• **REQUIRED WORK**:
In the listing below, find the line with "purple slope B2:B4" and the line with "none -> brown brick G5 level 3". Repeat those two lines and all lines between them exactly.

• **EXTRACTED INFORMATION**:
================
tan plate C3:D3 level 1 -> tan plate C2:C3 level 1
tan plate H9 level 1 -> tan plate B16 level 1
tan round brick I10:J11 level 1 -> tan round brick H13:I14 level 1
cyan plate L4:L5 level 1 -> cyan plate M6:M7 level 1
================
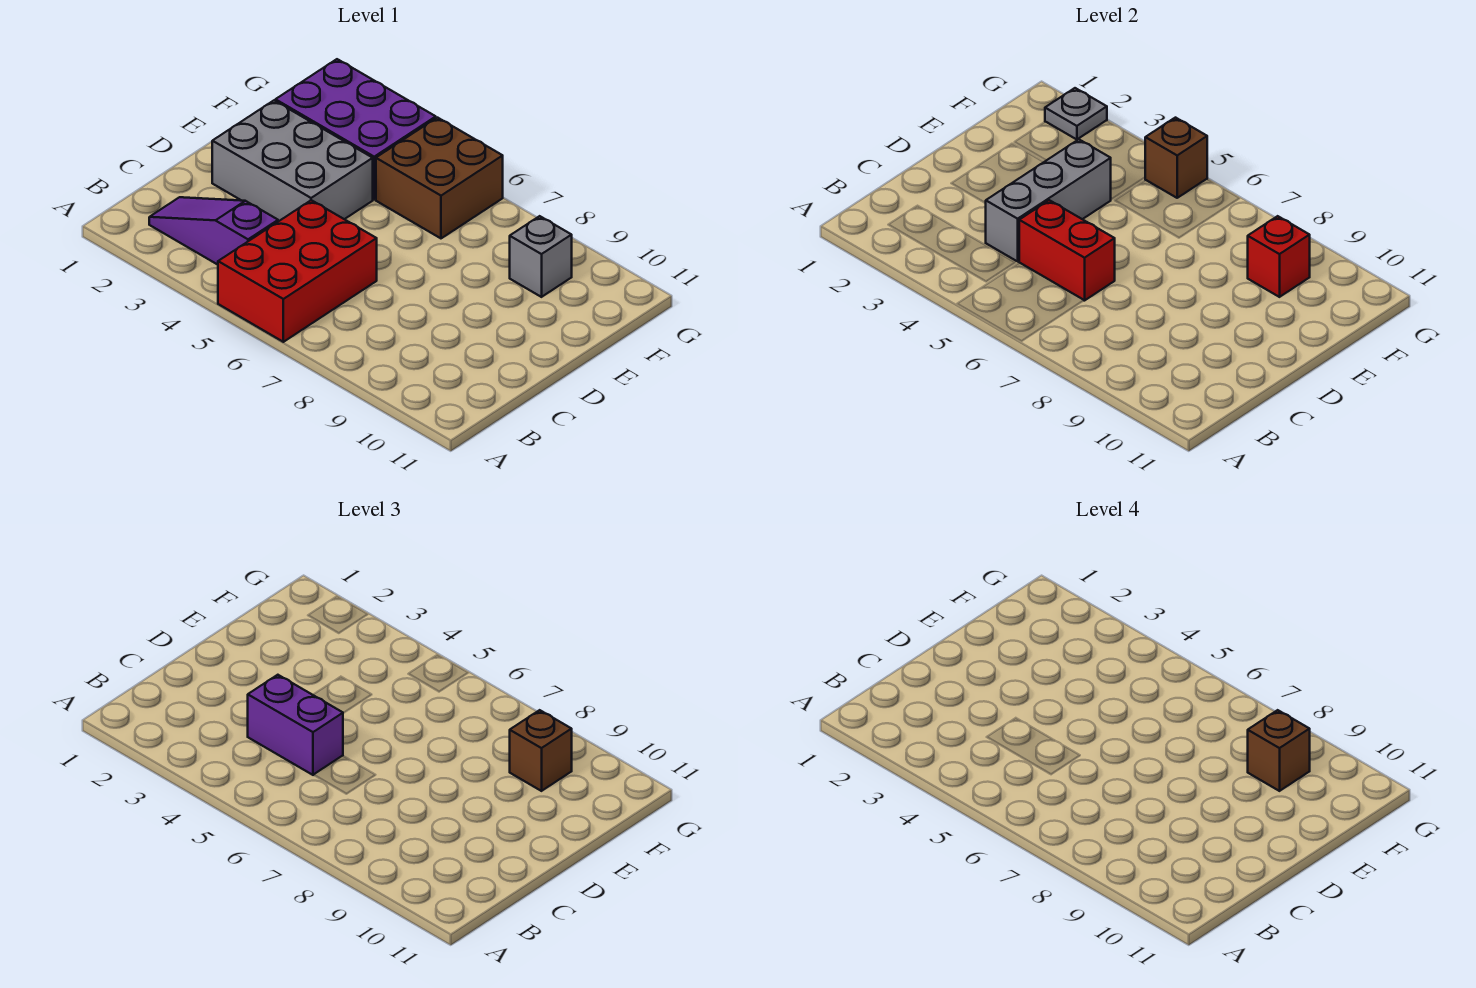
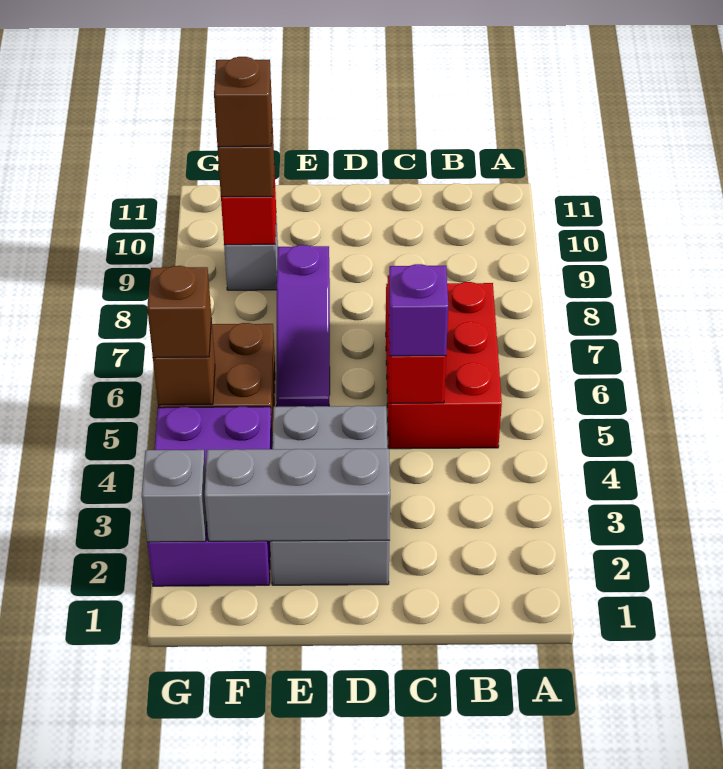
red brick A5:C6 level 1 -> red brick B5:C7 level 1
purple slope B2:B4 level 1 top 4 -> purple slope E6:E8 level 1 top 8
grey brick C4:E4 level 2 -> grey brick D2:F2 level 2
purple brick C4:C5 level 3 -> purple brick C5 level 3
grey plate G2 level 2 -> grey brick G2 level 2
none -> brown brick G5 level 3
================
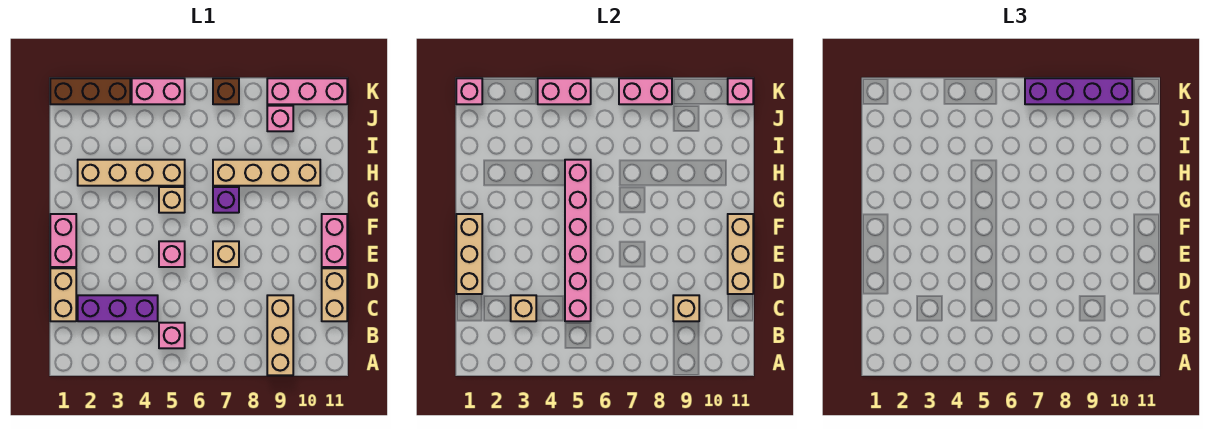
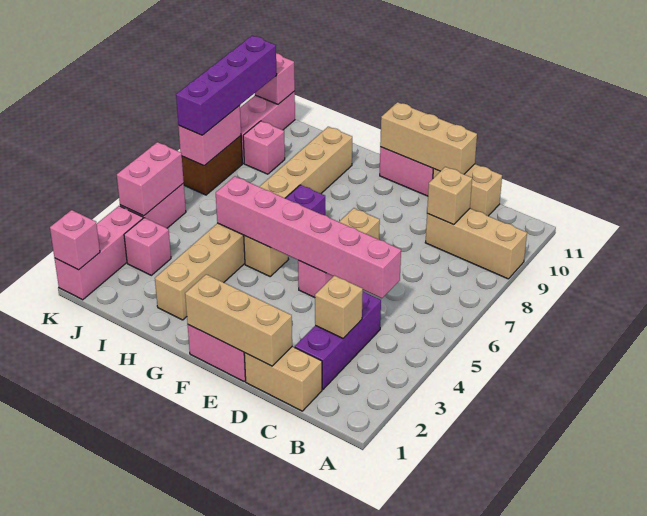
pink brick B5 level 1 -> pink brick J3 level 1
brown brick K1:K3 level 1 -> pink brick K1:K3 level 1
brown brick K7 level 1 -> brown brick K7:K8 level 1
================
• **EXERCISE ANSWER**:
purple slope B2:B4 level 1 top 4 -> purple slope E6:E8 level 1 top 8
grey brick C4:E4 level 2 -> grey brick D2:F2 level 2
purple brick C4:C5 level 3 -> purple brick C5 level 3
grey plate G2 level 2 -> grey brick G2 level 2
none -> brown brick G5 level 3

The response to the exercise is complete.